#### What the task asks
Determine the number of lines below that contain "blue". Write nothing but that number.
++++ Provided entries ++++
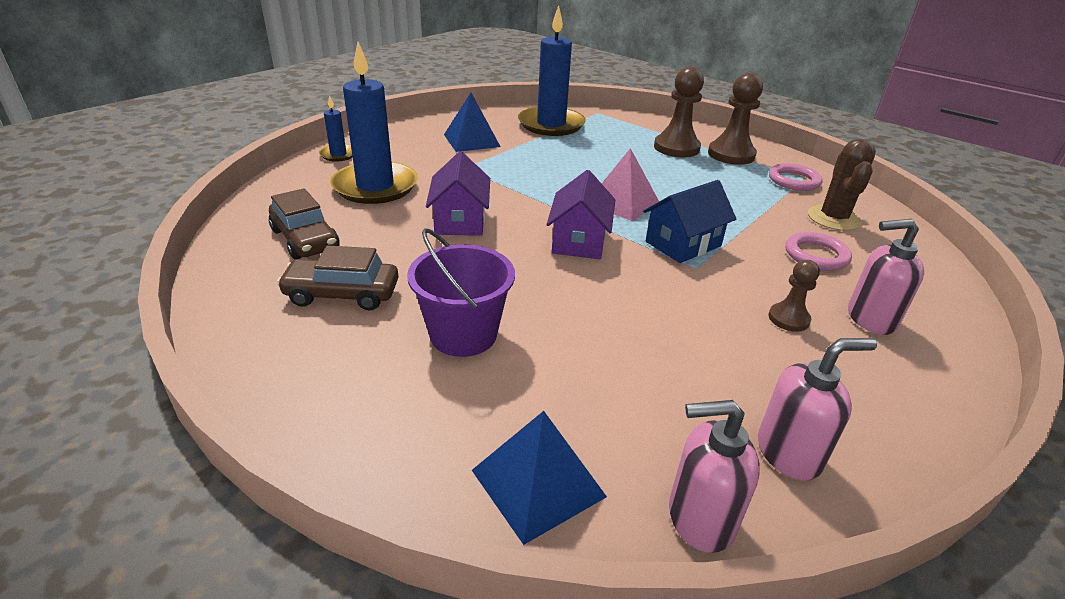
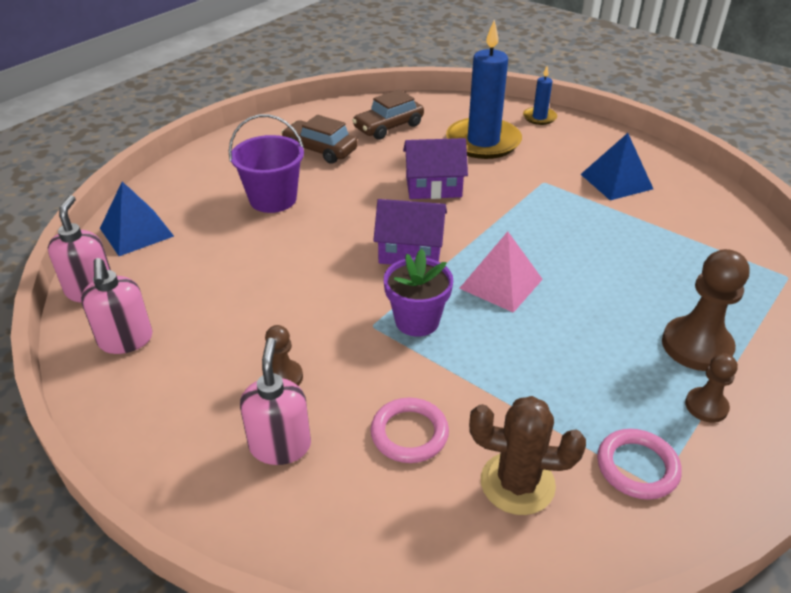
camera: 90 degrees right, 5 degrees up
(342, 294) = (320, 150): brown car -> brown car turned 60 degrees counterclockwise
(551, 125) = (706, 234): blue candle -> none
(683, 244) = (417, 321): blue house -> purple flower pot
(731, 155) = (706, 406): brown pawn -> brown pawn, size x0.56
++++
#### Exercise answer
2